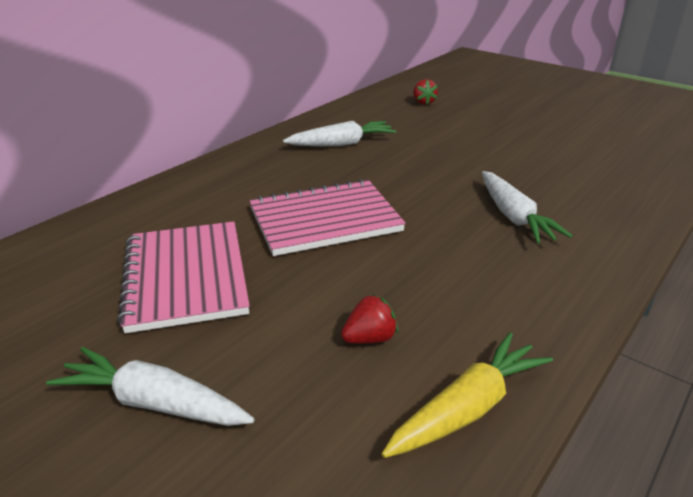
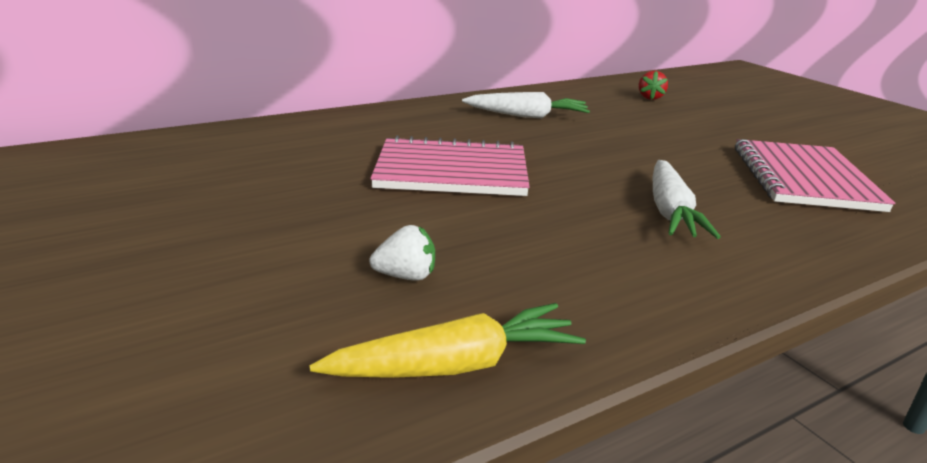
camera: 20 degrees right, 5 degrees down
(154, 403) = (158, 271): white carrot -> none
(186, 277) = (278, 186): pink notebook -> pink notebook (803, 178)
(369, 338) = (406, 276): red strawberry -> white strawberry

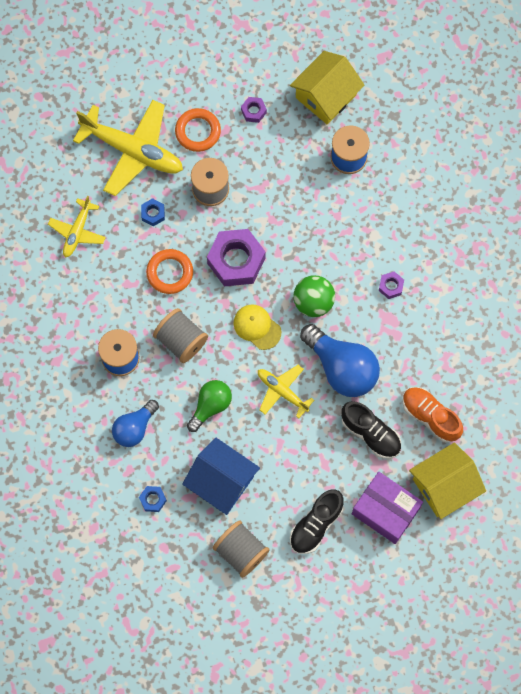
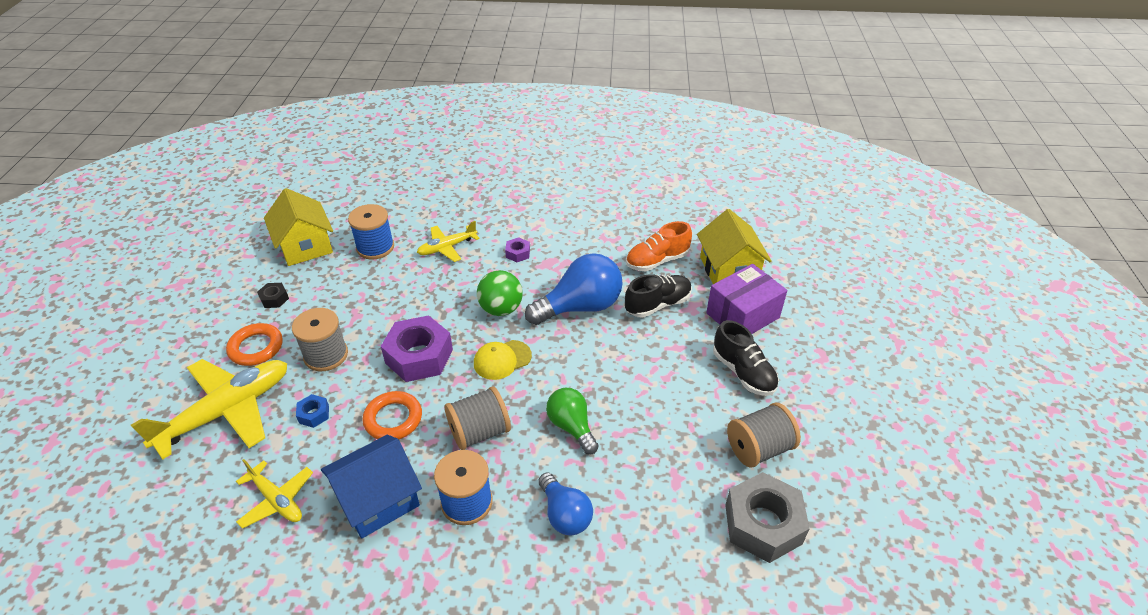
camera: 70 degrees left, 30 degrees down
(153, 500) = (667, 522): blue nut -> none
(175, 566) = (763, 524): none -> grey nut
(221, 481) = (667, 442): blue house -> blue house (378, 499)
(253, 111) = (274, 299): purple nut -> black nut
(282, 391) = (583, 359): yellow plane -> yellow plane (447, 247)

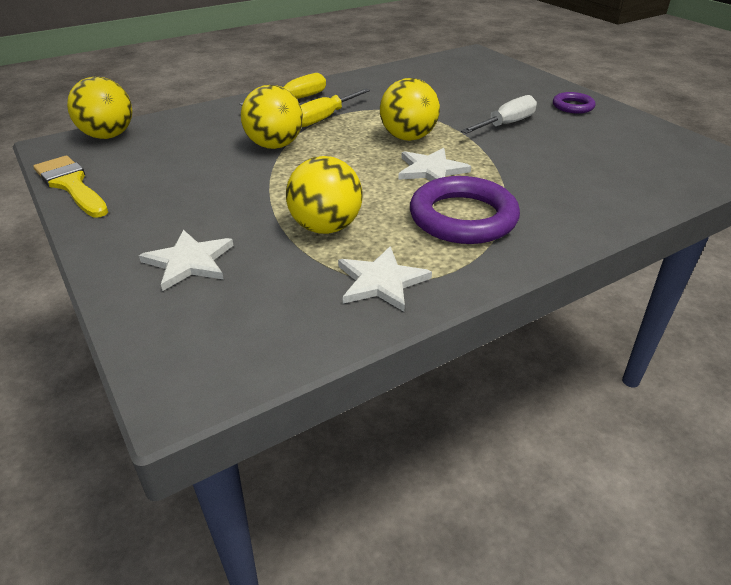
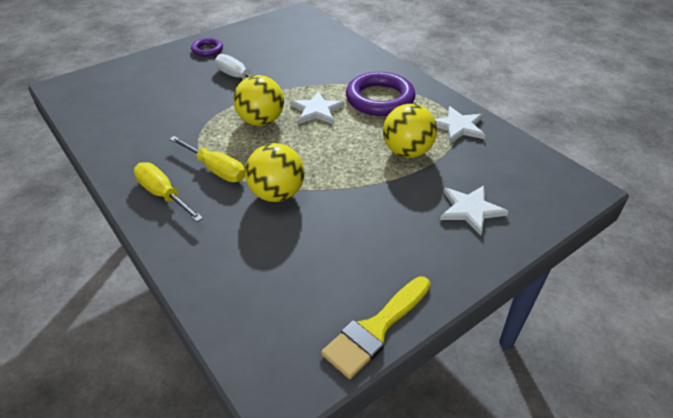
camera: 95 degrees left, 5 degrees up
(108, 136) = (251, 339): yellow ball -> none

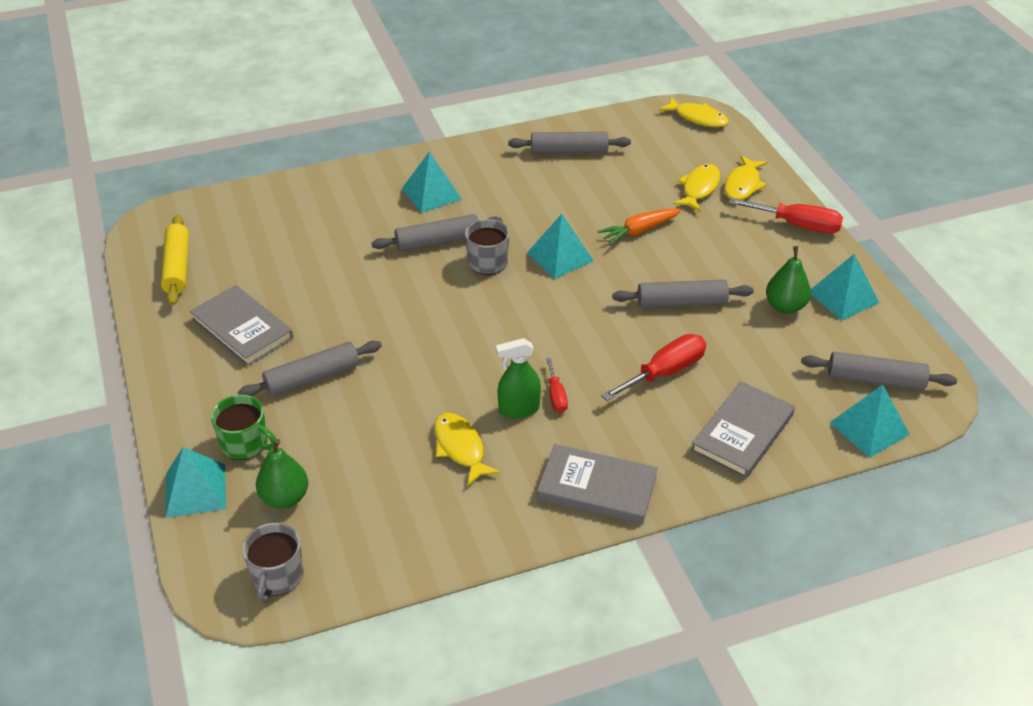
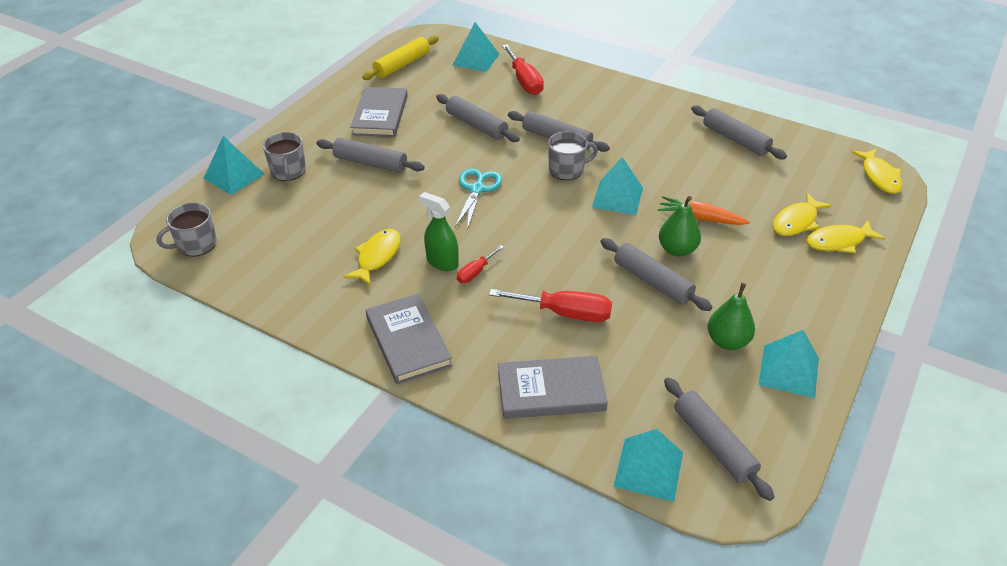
camera: 50 degrees right, 0 degrees up
(245, 444) = (288, 171): green mug -> grey mug
(285, 498) = (260, 211): green pear -> green pear (677, 250)
(350, 276) = (476, 125): none -> grey rolling pin
(431, 194) = (599, 110): turquoise pyramid -> turquoise pyramid (476, 59)
(445, 330) = (477, 189): none -> turquoise scissors
(699, 188) = (796, 221): yellow fish -> yellow fish turned 150 degrees clockwise
(797, 225) = (837, 298): red screwdriver -> red screwdriver (524, 81)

____

-- What you will do --
The records above, minus their pictures, are to be returned verbatim.

-- Solution for this task --
camera: 20 degrees right, 5 degrees down
(154, 403) = (158, 271): white carrot -> none
(186, 277) = (278, 186): pink notebook -> pink notebook (803, 178)
(369, 338) = (406, 276): red strawberry -> white strawberry

camera: 70 degrees left, 30 degrees down
(153, 500) = (667, 522): blue nut -> none
(175, 566) = (763, 524): none -> grey nut
(221, 481) = (667, 442): blue house -> blue house (378, 499)
(253, 111) = (274, 299): purple nut -> black nut
(282, 391) = (583, 359): yellow plane -> yellow plane (447, 247)

camera: 95 degrees left, 5 degrees up
(108, 136) = (251, 339): yellow ball -> none

camera: 50 degrees right, 0 degrees up
(245, 444) = (288, 171): green mug -> grey mug
(285, 498) = (260, 211): green pear -> green pear (677, 250)
(350, 276) = (476, 125): none -> grey rolling pin
(431, 194) = (599, 110): turquoise pyramid -> turquoise pyramid (476, 59)
(445, 330) = (477, 189): none -> turquoise scissors
(699, 188) = (796, 221): yellow fish -> yellow fish turned 150 degrees clockwise
(797, 225) = (837, 298): red screwdriver -> red screwdriver (524, 81)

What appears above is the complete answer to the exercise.